• [WHAT THE EXERCISE ASKS]:
Search the data for "removed". Return each matching line.

• [DATA SUPPLIED]:
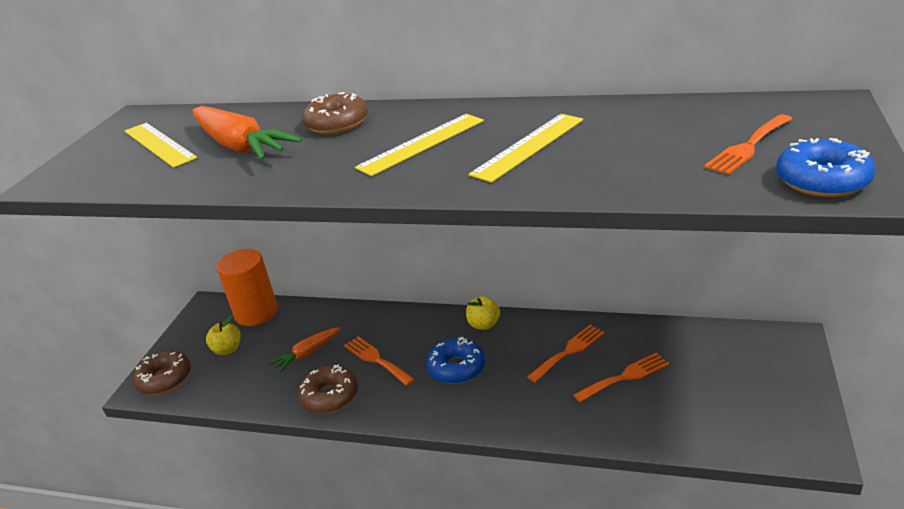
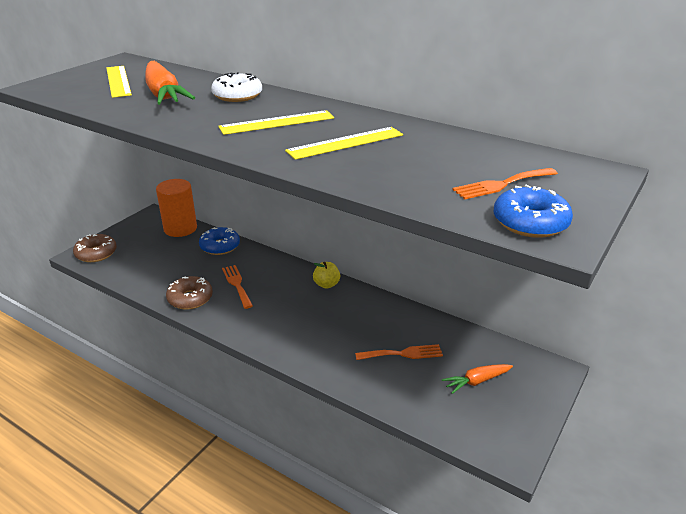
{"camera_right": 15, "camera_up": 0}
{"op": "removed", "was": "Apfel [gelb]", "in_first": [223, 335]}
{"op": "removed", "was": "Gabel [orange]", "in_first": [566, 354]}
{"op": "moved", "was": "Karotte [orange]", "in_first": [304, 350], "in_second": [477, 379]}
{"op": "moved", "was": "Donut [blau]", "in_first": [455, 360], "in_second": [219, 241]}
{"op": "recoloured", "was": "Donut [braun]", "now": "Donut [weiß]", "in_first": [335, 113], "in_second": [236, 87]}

• [YOUR RESPONSE]:
{"op": "removed", "was": "Apfel [gelb]", "in_first": [223, 335]}
{"op": "removed", "was": "Gabel [orange]", "in_first": [566, 354]}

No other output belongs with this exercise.